- **ACTIVITY**
Before you return the lines below, strip out any images and keep every word as written.

Version comparison data
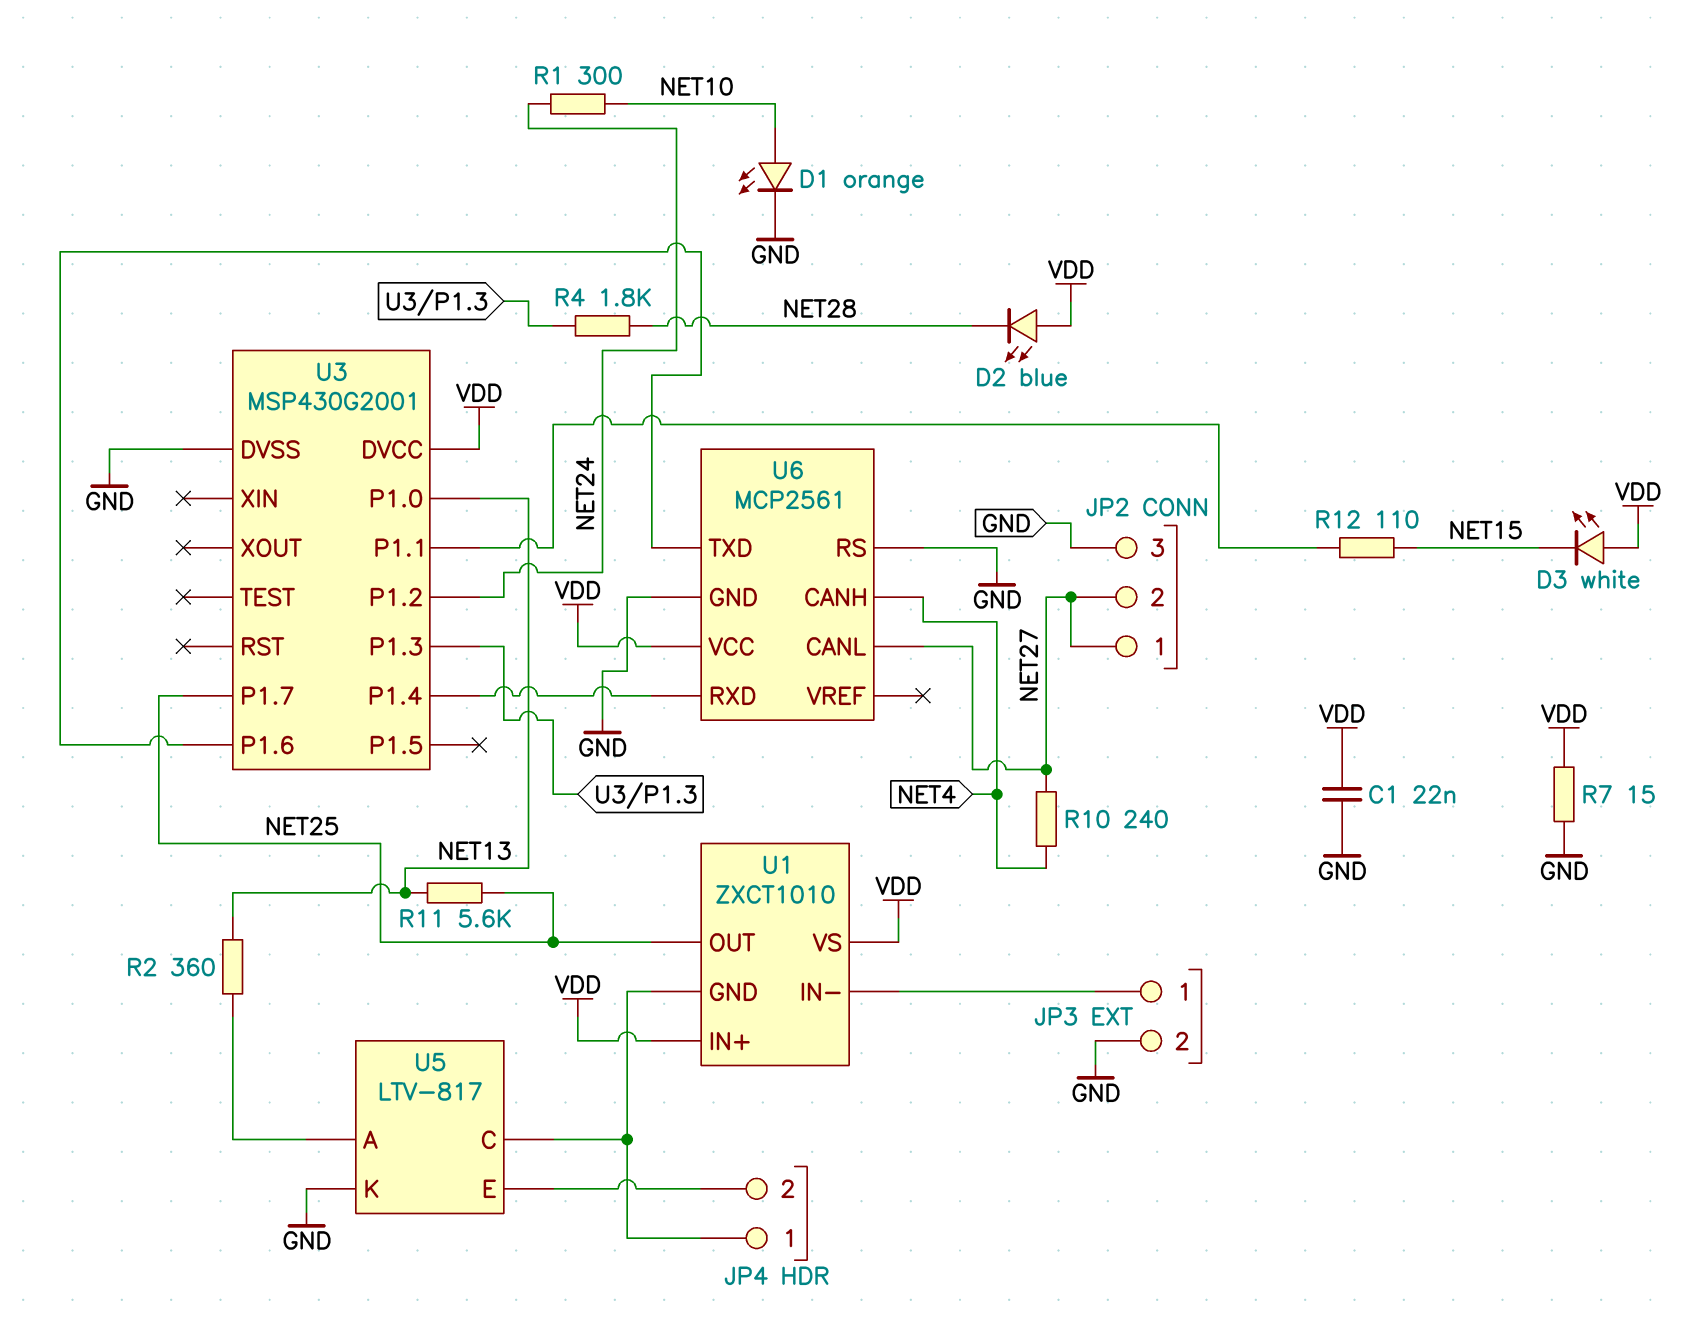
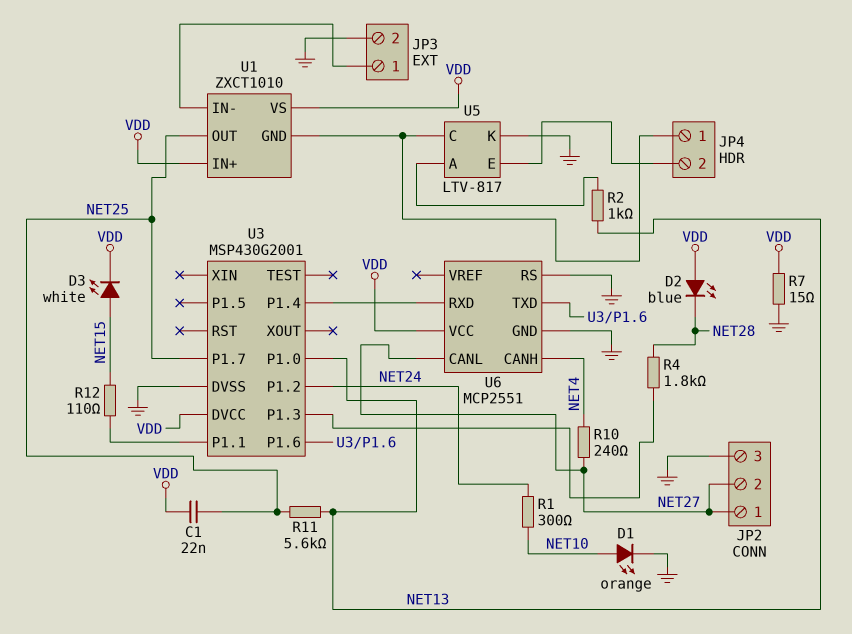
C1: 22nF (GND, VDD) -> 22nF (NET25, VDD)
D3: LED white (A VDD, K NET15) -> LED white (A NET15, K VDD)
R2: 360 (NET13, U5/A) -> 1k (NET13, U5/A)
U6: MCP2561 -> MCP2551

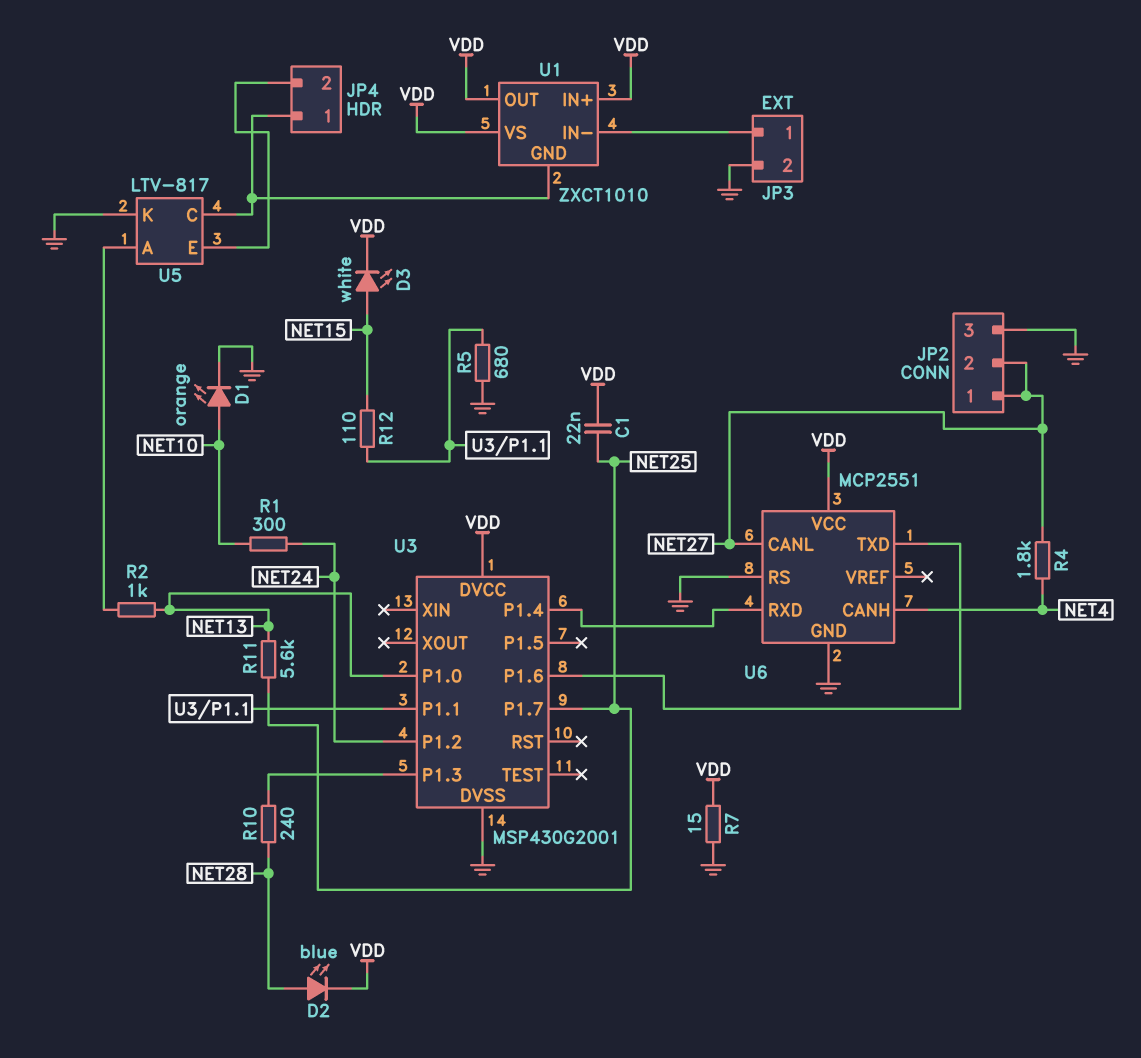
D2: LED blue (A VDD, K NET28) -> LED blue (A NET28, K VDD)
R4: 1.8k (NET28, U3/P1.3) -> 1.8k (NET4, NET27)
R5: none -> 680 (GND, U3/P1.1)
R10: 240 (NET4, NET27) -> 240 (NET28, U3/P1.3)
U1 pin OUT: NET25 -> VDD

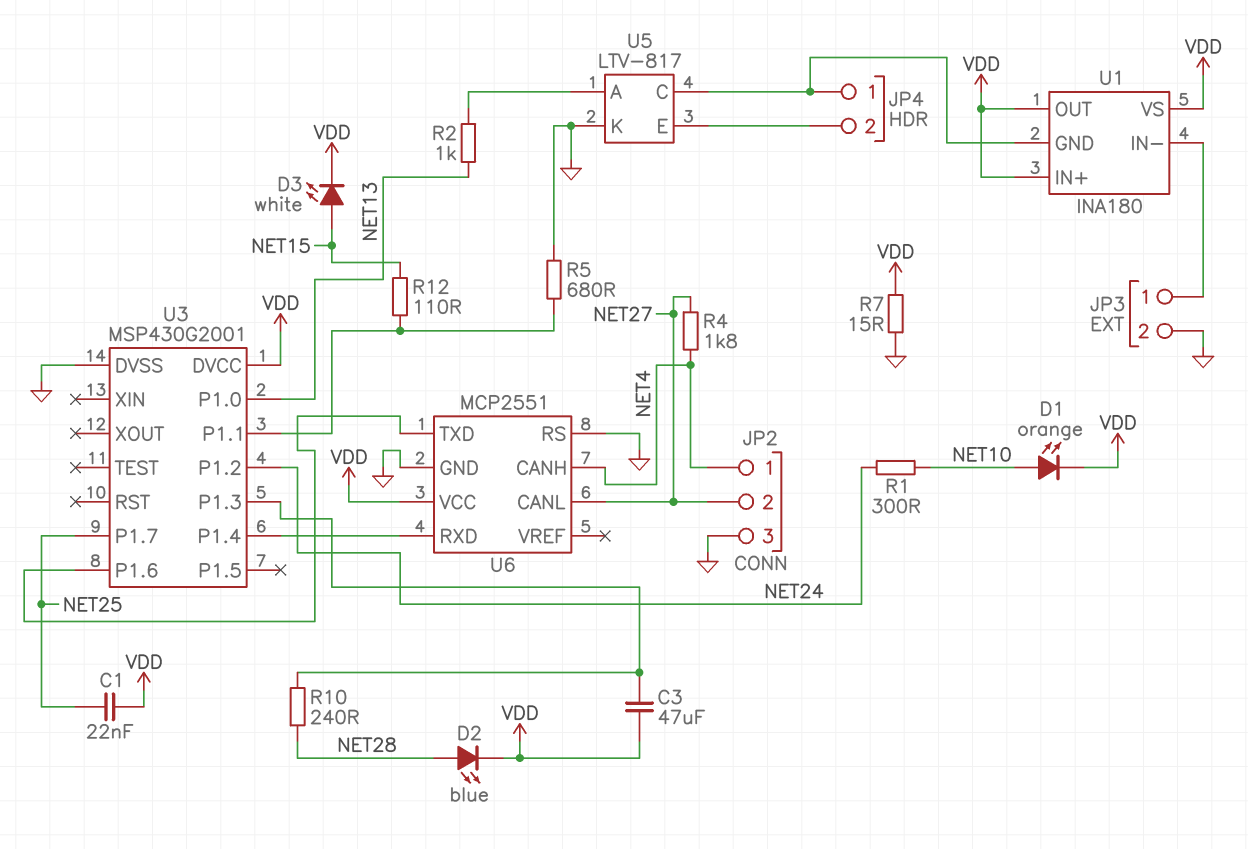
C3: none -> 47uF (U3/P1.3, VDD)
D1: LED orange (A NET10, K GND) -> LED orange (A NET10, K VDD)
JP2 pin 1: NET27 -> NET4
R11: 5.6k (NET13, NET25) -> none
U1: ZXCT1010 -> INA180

- **RESPONSE TO THE EXERCISE**
C1: 22nF (GND, VDD) -> 22nF (NET25, VDD)
D3: LED white (A VDD, K NET15) -> LED white (A NET15, K VDD)
R2: 360 (NET13, U5/A) -> 1k (NET13, U5/A)
U6: MCP2561 -> MCP2551

D2: LED blue (A VDD, K NET28) -> LED blue (A NET28, K VDD)
R4: 1.8k (NET28, U3/P1.3) -> 1.8k (NET4, NET27)
R5: none -> 680 (GND, U3/P1.1)
R10: 240 (NET4, NET27) -> 240 (NET28, U3/P1.3)
U1 pin OUT: NET25 -> VDD

C3: none -> 47uF (U3/P1.3, VDD)
D1: LED orange (A NET10, K GND) -> LED orange (A NET10, K VDD)
JP2 pin 1: NET27 -> NET4
R11: 5.6k (NET13, NET25) -> none
U1: ZXCT1010 -> INA180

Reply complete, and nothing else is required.